= What is needed =
Pictures stay out of the copy. Retype exactly the lines below from the one with "IC3: XOR CD4070" through the one with "S2: none -> button (GND, N7)".

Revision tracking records
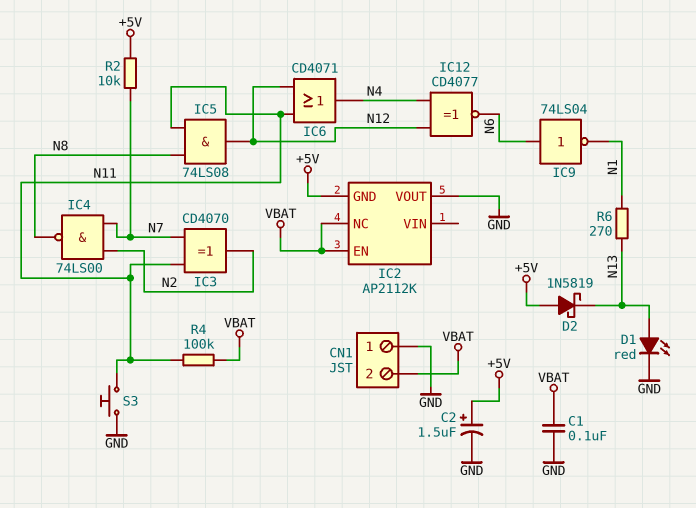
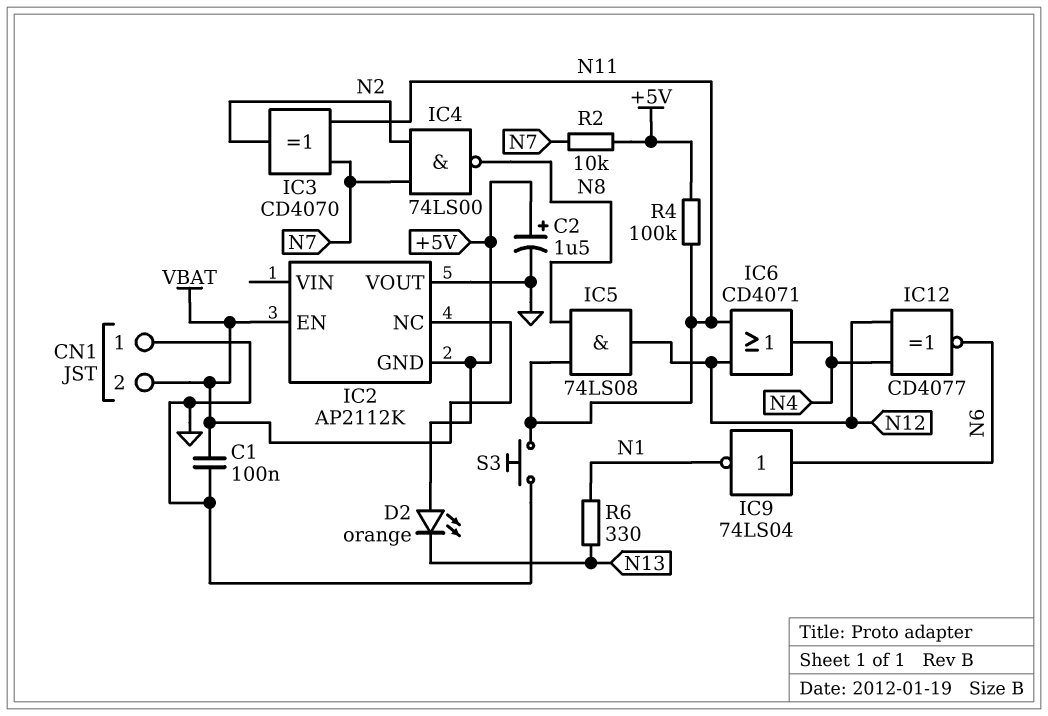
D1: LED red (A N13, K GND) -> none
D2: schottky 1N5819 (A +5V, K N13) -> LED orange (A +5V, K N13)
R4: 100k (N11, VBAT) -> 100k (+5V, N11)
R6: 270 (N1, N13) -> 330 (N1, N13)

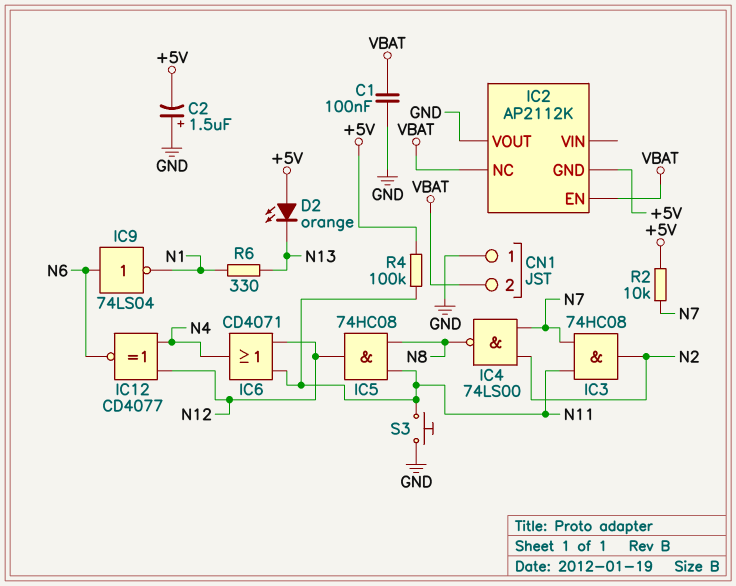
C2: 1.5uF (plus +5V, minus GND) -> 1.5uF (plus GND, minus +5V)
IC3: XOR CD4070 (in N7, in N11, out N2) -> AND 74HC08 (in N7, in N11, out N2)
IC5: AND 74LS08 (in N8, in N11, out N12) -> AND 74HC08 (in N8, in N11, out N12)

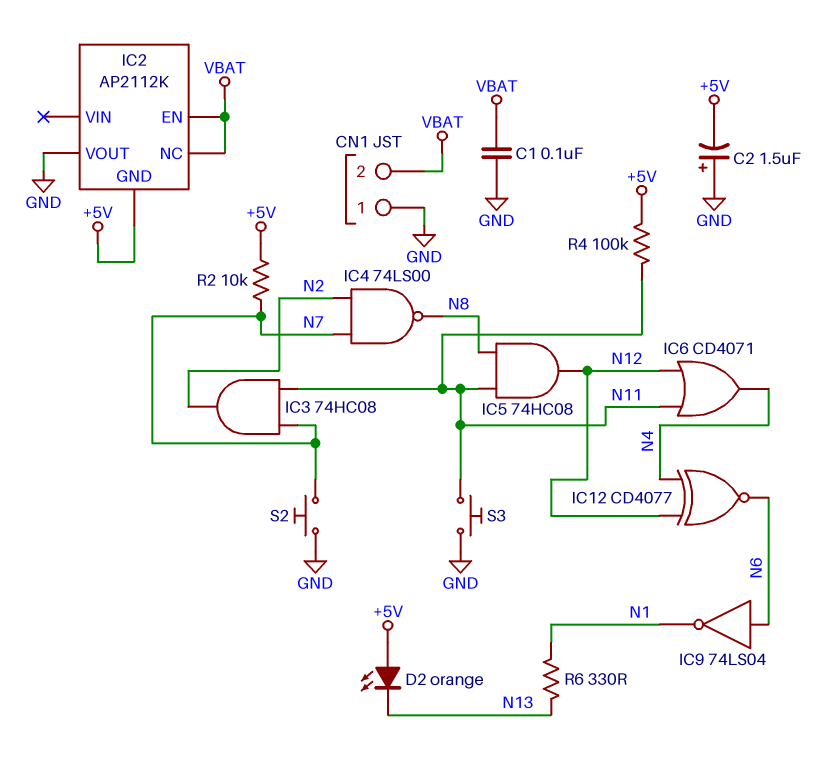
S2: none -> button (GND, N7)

...

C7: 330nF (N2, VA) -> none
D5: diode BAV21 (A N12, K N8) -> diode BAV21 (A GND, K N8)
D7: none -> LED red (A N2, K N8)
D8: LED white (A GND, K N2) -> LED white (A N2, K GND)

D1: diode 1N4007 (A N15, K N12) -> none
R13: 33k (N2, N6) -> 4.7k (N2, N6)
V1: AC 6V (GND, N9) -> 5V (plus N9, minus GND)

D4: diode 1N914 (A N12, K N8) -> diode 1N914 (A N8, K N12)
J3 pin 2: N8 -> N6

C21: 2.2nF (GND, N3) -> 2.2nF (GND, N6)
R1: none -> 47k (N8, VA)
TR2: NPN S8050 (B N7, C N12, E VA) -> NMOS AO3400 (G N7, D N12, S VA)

= Answer for this exercise =
IC3: XOR CD4070 (in N7, in N11, out N2) -> AND 74HC08 (in N7, in N11, out N2)
IC5: AND 74LS08 (in N8, in N11, out N12) -> AND 74HC08 (in N8, in N11, out N12)

S2: none -> button (GND, N7)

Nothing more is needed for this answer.